(REQUIRED ACTION):
Apart from the pictures, every line below is to be set down exactly.

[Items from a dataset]

=== Section Start ===

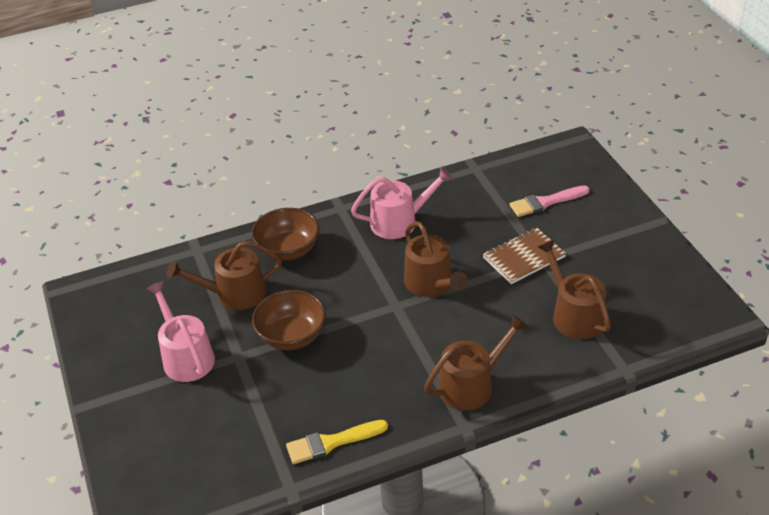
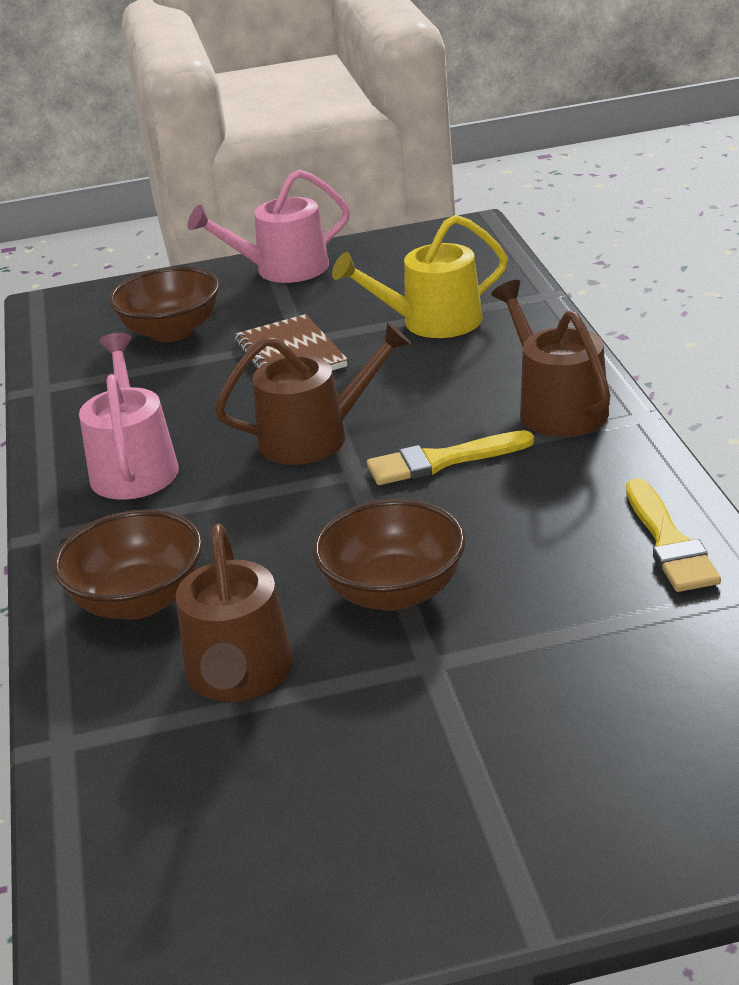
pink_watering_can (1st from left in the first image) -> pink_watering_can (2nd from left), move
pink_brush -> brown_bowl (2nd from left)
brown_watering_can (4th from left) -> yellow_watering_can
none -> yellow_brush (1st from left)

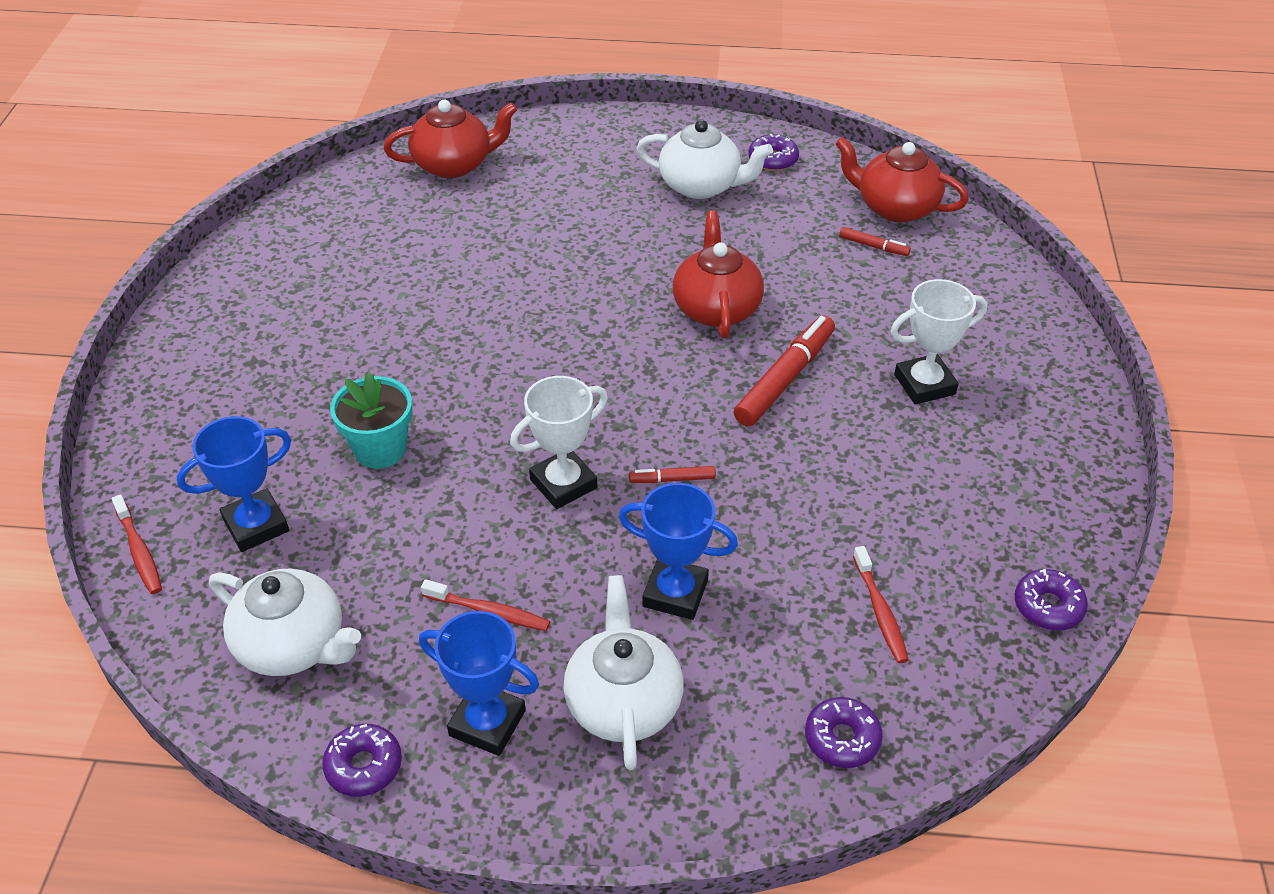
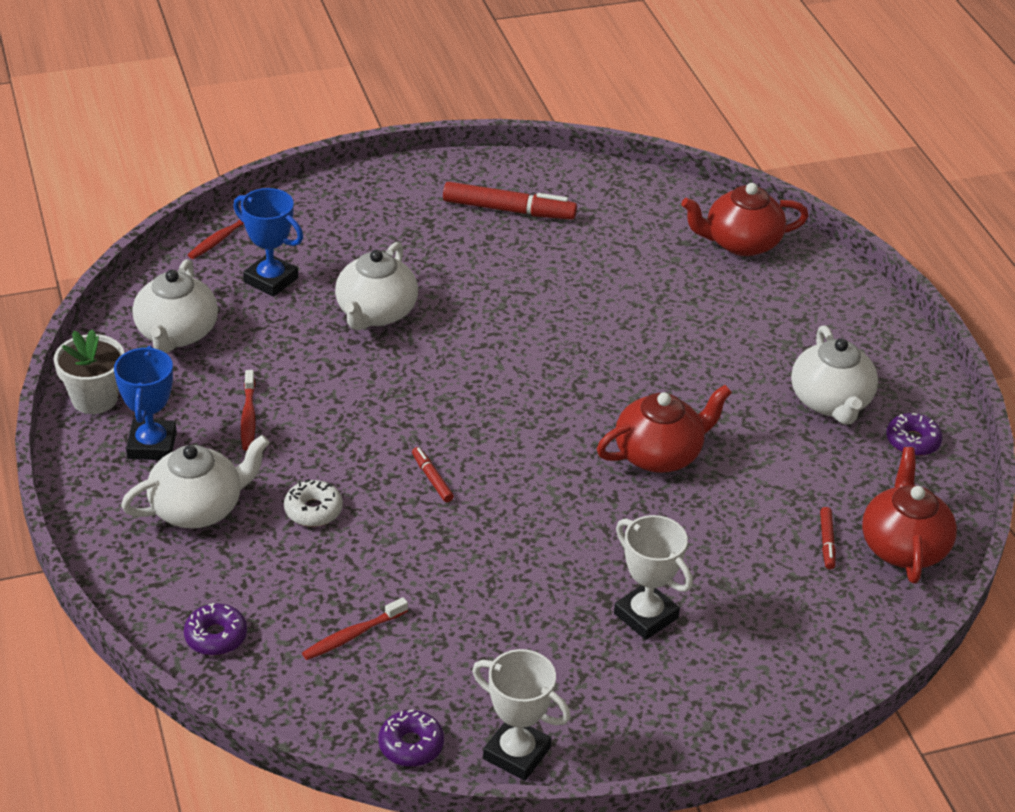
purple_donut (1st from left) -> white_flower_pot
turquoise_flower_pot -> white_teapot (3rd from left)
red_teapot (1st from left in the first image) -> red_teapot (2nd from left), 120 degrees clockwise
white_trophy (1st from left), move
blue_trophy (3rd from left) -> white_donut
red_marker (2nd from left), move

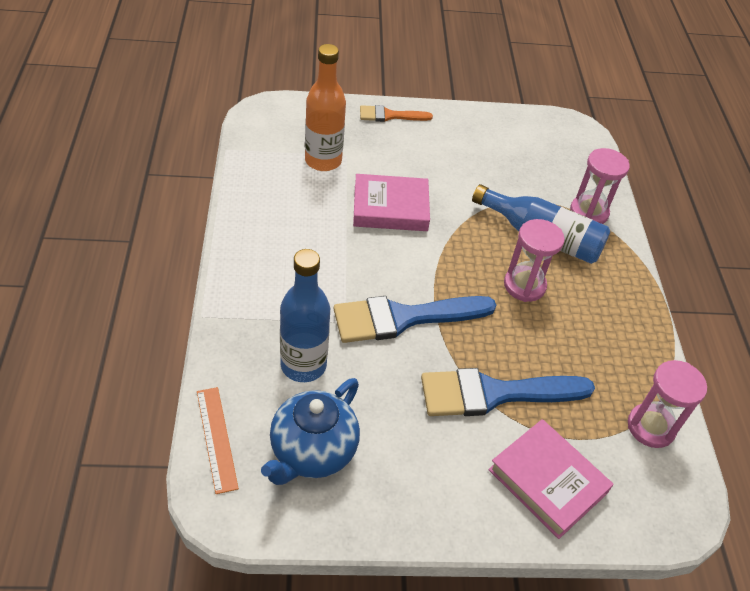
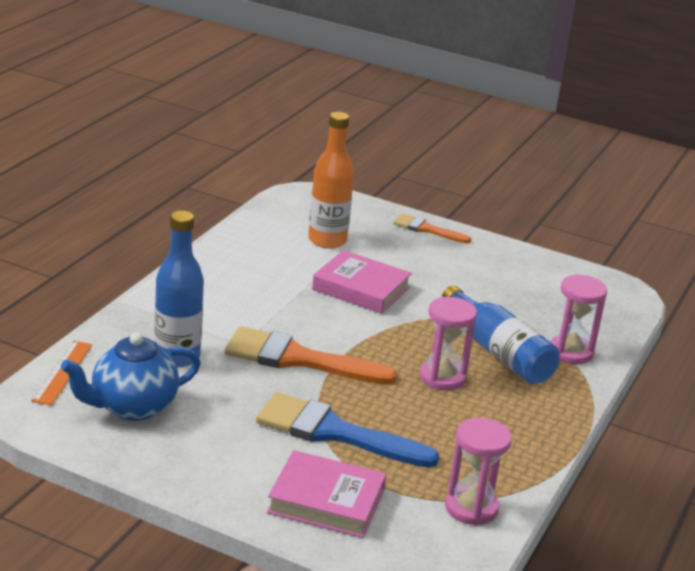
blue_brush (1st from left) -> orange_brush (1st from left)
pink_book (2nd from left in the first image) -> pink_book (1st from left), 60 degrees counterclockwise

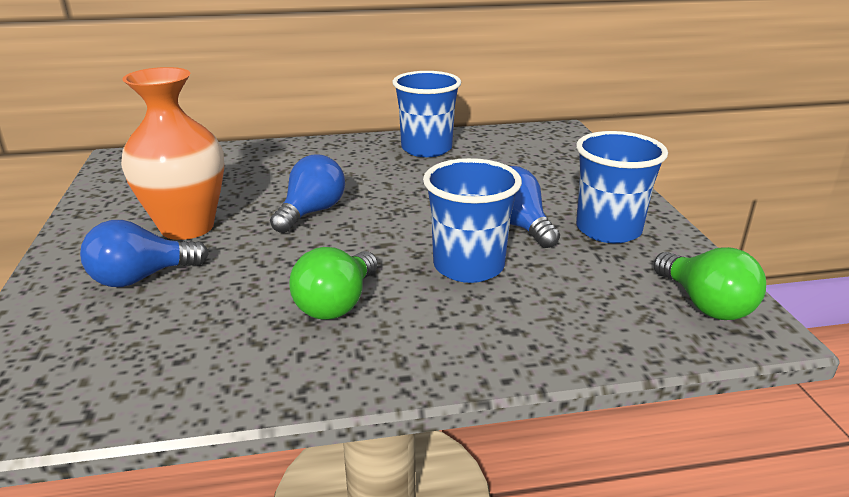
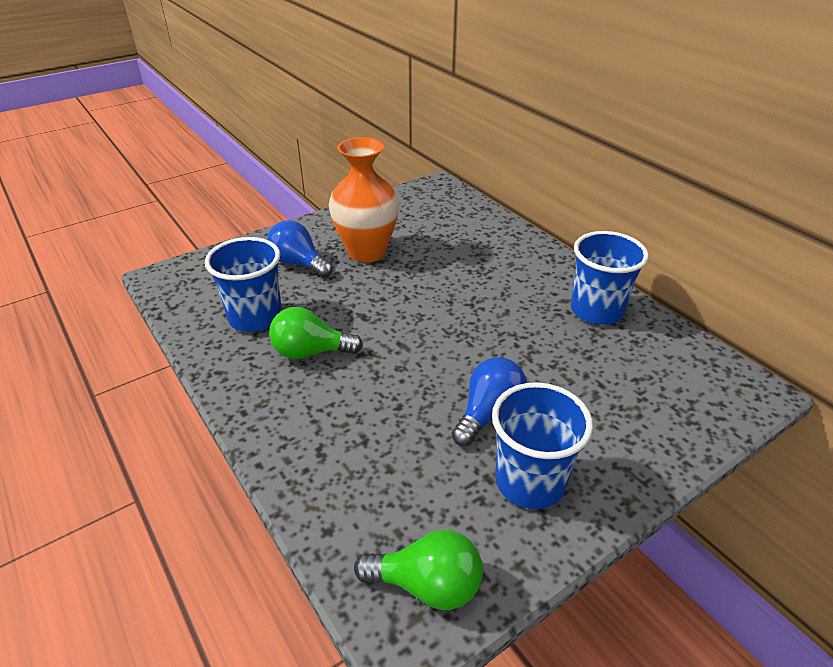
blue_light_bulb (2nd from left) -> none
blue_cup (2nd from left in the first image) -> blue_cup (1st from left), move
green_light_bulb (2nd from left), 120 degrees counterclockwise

=== Section End ===

(REPLY TO THE TASK):
pink_watering_can (1st from left in the first image) -> pink_watering_can (2nd from left), move
pink_brush -> brown_bowl (2nd from left)
brown_watering_can (4th from left) -> yellow_watering_can
none -> yellow_brush (1st from left)

purple_donut (1st from left) -> white_flower_pot
turquoise_flower_pot -> white_teapot (3rd from left)
red_teapot (1st from left in the first image) -> red_teapot (2nd from left), 120 degrees clockwise
white_trophy (1st from left), move
blue_trophy (3rd from left) -> white_donut
red_marker (2nd from left), move

blue_brush (1st from left) -> orange_brush (1st from left)
pink_book (2nd from left in the first image) -> pink_book (1st from left), 60 degrees counterclockwise

blue_light_bulb (2nd from left) -> none
blue_cup (2nd from left in the first image) -> blue_cup (1st from left), move
green_light_bulb (2nd from left), 120 degrees counterclockwise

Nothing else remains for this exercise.